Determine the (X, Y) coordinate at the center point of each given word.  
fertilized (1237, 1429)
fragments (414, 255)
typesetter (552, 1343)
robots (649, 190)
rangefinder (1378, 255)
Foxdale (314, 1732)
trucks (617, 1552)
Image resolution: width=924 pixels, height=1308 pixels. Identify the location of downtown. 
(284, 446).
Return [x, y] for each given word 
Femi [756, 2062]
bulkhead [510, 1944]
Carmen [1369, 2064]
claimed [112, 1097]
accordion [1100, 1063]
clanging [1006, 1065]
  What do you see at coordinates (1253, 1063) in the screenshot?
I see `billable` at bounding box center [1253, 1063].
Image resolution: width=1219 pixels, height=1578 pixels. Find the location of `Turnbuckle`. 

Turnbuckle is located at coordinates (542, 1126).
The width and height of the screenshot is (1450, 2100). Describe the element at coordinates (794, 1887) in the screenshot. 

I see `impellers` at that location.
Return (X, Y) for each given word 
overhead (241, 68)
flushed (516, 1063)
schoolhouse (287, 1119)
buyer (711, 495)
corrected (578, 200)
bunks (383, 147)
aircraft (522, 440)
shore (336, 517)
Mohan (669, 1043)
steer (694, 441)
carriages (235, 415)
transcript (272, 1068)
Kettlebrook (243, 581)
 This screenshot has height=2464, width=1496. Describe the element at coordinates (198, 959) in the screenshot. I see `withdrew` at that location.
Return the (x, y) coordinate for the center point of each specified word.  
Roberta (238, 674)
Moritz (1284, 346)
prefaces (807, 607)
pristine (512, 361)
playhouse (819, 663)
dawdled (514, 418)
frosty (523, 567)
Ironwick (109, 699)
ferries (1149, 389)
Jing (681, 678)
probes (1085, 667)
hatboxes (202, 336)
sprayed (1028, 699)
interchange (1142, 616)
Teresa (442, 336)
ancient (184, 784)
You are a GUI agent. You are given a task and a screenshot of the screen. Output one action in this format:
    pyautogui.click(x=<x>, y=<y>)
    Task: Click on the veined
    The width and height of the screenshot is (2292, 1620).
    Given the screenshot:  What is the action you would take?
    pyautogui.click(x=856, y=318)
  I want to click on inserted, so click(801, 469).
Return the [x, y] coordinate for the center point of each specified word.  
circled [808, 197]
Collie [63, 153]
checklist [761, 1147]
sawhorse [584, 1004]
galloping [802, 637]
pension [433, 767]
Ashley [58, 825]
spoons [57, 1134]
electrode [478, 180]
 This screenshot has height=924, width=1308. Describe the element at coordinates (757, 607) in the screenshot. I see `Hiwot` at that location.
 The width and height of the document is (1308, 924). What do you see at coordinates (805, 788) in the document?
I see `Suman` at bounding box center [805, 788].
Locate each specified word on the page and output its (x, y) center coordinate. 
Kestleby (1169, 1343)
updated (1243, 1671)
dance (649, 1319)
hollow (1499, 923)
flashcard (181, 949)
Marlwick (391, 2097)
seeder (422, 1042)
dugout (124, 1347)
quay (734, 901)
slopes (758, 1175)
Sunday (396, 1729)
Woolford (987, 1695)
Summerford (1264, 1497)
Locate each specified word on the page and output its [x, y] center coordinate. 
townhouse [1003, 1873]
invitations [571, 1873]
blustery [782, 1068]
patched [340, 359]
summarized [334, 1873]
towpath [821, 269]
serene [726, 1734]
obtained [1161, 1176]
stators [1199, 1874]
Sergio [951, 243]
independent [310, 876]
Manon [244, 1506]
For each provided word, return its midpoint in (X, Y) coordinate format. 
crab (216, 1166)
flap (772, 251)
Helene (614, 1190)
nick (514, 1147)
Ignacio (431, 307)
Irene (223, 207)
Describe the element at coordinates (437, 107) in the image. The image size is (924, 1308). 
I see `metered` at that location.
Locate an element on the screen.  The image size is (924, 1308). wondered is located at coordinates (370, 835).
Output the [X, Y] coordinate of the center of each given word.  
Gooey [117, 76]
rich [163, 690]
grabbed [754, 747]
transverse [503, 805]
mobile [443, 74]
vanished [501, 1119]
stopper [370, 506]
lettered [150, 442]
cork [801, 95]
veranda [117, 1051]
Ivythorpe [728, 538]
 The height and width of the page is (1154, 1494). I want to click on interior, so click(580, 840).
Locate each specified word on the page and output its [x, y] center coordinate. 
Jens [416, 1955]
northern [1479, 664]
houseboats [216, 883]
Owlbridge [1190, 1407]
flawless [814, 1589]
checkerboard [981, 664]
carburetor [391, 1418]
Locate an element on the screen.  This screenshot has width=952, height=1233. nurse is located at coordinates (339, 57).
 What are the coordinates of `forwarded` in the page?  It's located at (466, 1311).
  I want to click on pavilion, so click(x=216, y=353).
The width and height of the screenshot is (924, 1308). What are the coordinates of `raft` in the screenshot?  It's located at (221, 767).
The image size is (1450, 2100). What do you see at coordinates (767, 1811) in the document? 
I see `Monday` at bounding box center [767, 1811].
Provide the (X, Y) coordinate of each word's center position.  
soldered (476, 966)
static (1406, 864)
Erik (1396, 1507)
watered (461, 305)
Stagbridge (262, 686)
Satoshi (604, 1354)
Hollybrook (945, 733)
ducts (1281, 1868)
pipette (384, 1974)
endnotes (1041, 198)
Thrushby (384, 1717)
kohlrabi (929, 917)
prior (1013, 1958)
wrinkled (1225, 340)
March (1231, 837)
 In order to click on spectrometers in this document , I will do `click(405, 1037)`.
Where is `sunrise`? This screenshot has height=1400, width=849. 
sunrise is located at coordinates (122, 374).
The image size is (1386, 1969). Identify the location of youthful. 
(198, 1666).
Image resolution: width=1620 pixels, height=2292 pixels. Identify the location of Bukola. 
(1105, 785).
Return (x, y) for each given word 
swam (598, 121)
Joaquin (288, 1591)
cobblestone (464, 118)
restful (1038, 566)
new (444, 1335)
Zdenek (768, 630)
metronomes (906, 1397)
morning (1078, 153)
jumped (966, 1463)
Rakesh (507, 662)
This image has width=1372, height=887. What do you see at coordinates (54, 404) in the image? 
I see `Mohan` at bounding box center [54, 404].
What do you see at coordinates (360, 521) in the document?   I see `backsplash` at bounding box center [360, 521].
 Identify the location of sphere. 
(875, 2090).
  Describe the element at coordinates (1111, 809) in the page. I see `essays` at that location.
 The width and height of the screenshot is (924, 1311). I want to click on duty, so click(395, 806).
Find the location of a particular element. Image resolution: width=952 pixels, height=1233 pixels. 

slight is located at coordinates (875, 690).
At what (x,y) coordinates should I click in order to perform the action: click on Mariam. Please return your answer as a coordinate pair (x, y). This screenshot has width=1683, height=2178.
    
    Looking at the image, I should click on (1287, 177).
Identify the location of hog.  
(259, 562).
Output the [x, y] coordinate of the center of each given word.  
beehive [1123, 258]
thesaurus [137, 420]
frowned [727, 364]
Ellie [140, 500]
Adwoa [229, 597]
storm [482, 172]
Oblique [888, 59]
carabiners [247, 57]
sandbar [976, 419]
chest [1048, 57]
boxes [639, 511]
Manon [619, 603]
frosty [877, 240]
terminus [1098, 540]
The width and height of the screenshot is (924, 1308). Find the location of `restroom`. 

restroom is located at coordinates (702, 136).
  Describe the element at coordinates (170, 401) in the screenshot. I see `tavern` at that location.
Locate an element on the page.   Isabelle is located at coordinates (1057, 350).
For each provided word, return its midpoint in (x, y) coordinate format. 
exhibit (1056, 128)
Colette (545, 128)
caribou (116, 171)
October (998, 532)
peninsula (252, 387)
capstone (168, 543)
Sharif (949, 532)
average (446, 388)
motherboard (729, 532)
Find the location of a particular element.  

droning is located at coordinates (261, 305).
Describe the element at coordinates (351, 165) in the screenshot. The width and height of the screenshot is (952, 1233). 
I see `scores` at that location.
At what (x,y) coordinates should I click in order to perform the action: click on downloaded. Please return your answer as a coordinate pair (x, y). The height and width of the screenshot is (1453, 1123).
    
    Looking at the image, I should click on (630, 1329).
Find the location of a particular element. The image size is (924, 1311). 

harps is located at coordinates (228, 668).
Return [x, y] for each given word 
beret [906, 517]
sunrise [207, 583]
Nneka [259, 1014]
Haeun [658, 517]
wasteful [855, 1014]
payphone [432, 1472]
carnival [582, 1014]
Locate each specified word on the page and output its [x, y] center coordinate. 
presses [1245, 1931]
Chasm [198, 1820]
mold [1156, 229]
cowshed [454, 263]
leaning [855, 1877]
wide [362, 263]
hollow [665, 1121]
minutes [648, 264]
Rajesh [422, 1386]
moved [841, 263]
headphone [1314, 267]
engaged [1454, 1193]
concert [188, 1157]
######
**Challenge:**
Please copy the rows word for word, the stretch from the line containing "Kettlebrook (243, 581)" through the line containing "I want to click on inserted, so", both ends included.

**Output for this task:**
Kettlebrook (243, 581)
 This screenshot has height=2464, width=1496. Describe the element at coordinates (198, 959) in the screenshot. I see `withdrew` at that location.
Return the (x, y) coordinate for the center point of each specified word.  
Roberta (238, 674)
Moritz (1284, 346)
prefaces (807, 607)
pristine (512, 361)
playhouse (819, 663)
dawdled (514, 418)
frosty (523, 567)
Ironwick (109, 699)
ferries (1149, 389)
Jing (681, 678)
probes (1085, 667)
hatboxes (202, 336)
sprayed (1028, 699)
interchange (1142, 616)
Teresa (442, 336)
ancient (184, 784)
You are a GUI agent. You are given a task and a screenshot of the screen. Output one action in this format:
    pyautogui.click(x=<x>, y=<y>)
    Task: Click on the veined
    The width and height of the screenshot is (2292, 1620).
    Given the screenshot:  What is the action you would take?
    pyautogui.click(x=856, y=318)
  I want to click on inserted, so click(801, 469).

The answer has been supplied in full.